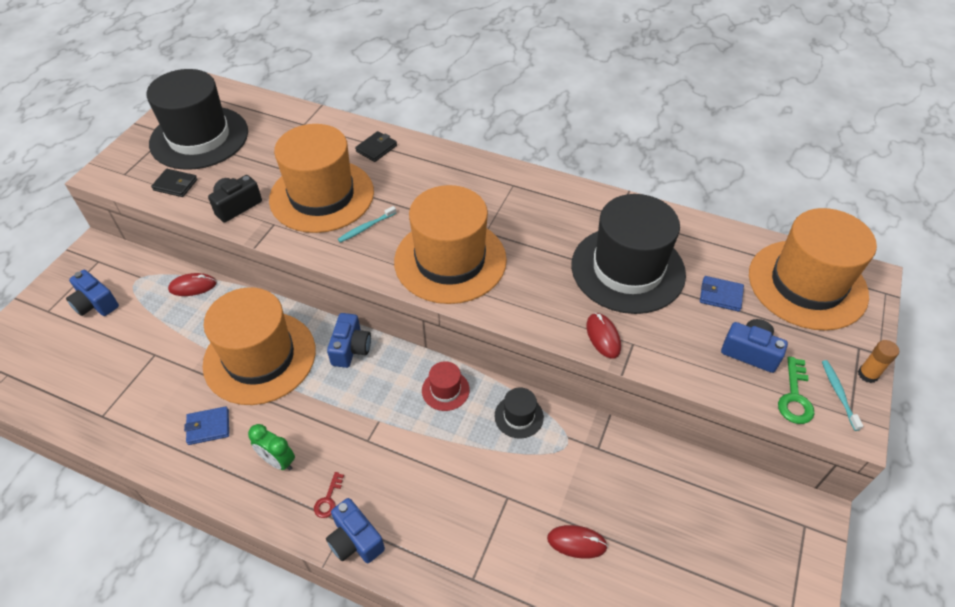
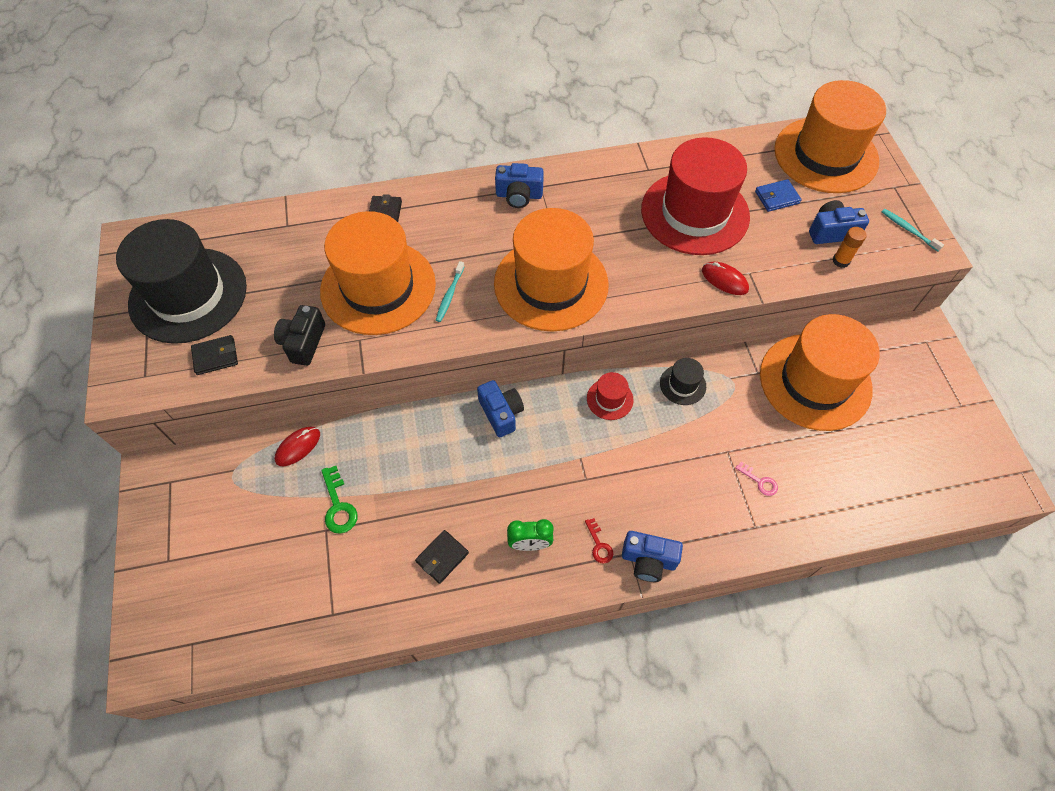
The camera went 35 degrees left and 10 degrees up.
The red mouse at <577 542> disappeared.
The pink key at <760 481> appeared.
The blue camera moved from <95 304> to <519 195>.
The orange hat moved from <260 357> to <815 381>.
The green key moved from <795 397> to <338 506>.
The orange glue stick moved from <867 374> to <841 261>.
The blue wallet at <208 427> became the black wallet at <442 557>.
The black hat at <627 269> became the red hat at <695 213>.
───
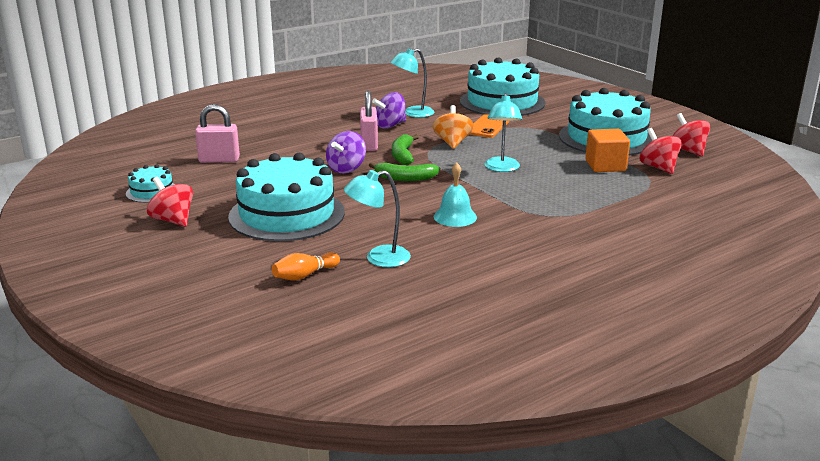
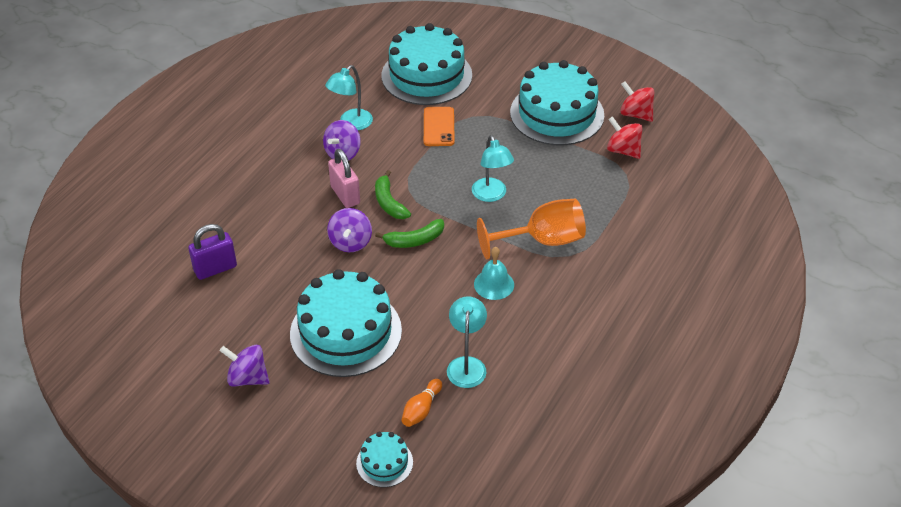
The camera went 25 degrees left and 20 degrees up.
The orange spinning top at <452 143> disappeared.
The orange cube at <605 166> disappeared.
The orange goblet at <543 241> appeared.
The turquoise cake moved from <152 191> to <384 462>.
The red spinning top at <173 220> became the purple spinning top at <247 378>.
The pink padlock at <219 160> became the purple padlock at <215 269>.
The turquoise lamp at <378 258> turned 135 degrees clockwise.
───
#### [TASK REQUIREMENTS]
Starting at the line that has "The green key" in the records above, restate word for word every line until the one that has "The black hat", and include that one as well.

#### [PROBLEM SOLUTION]
The green key moved from <795 397> to <338 506>.
The orange glue stick moved from <867 374> to <841 261>.
The blue wallet at <208 427> became the black wallet at <442 557>.
The black hat at <627 269> became the red hat at <695 213>.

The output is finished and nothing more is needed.